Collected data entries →
○ ○ ○ ○ ○ ○ ○
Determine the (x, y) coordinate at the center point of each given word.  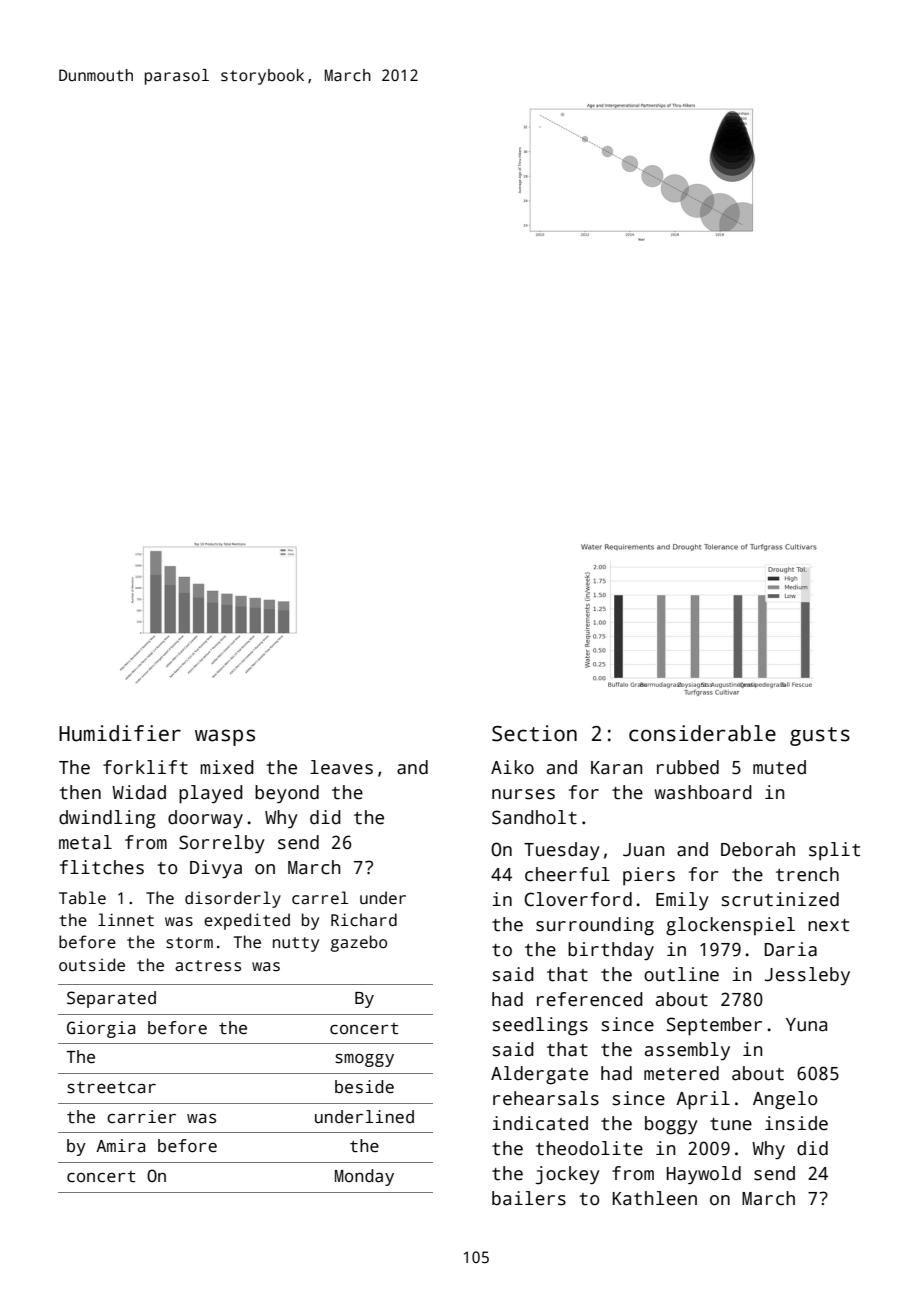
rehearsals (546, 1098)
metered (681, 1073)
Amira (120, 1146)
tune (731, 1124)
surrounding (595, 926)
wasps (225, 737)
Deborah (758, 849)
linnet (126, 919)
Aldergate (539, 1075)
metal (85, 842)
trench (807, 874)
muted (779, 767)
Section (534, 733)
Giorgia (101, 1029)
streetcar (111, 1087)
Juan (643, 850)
○ ○ ○ ○ ○ ○ ○
TASK STATEMENT →
Reproduce all the items above, swapping "center point" for "midpoint" and leaving everything else as it is. Leave the pictures out of your answer.

CORRECT RESULT →
Determine the (x, y) coordinate at the midpoint of each given word.  
rehearsals (546, 1098)
metered (681, 1073)
Amira (120, 1146)
tune (731, 1124)
surrounding (595, 926)
wasps (225, 737)
Deborah (758, 849)
linnet (126, 919)
Aldergate (539, 1075)
metal (85, 842)
trench (807, 874)
muted (779, 767)
Section (534, 733)
Giorgia (101, 1029)
streetcar (111, 1087)
Juan (643, 850)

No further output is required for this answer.